*DATA*
- Opening Delimiter -
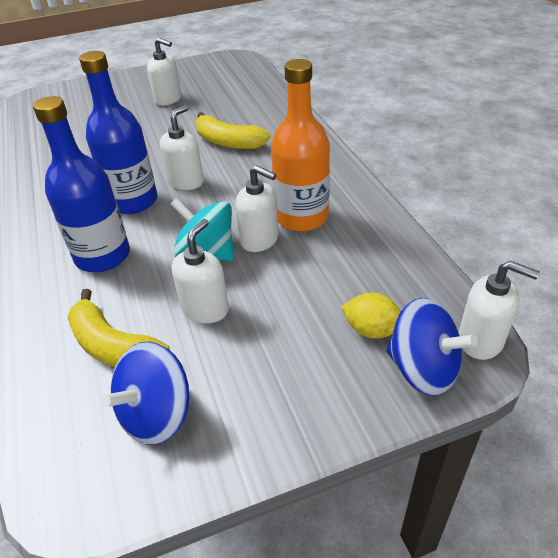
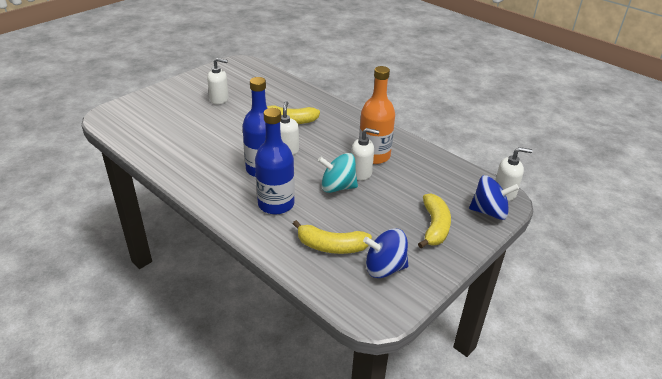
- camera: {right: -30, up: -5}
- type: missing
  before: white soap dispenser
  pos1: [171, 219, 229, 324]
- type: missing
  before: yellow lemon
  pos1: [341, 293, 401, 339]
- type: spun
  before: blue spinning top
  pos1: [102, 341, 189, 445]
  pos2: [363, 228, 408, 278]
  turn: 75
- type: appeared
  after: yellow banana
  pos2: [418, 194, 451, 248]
- Closing Delimiter -
- Opening Delimiter -
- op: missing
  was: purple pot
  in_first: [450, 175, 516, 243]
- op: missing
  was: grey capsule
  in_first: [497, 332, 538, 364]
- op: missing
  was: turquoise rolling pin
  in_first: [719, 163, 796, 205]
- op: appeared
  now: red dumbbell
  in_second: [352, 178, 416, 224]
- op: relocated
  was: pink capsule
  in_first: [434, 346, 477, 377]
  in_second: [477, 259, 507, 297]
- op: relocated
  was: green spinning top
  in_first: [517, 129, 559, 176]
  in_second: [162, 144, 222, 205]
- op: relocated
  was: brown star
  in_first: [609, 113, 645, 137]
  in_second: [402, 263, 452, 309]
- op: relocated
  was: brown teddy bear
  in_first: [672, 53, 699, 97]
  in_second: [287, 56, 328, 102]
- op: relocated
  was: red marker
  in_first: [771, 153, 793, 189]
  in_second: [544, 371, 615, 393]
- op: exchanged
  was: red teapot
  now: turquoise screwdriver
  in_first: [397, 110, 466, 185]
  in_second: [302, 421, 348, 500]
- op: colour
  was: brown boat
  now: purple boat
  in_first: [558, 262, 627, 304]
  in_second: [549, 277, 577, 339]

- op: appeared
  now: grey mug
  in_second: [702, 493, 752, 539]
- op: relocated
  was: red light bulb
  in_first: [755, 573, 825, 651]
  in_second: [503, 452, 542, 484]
- Closing Delimiter -
*YOUR ASSIGNMENT*
Each line in the data that holds the word "turquoise" must be copied.

*WRITTEN ANSWER*
  was: turquoise rolling pin
  now: turquoise screwdriver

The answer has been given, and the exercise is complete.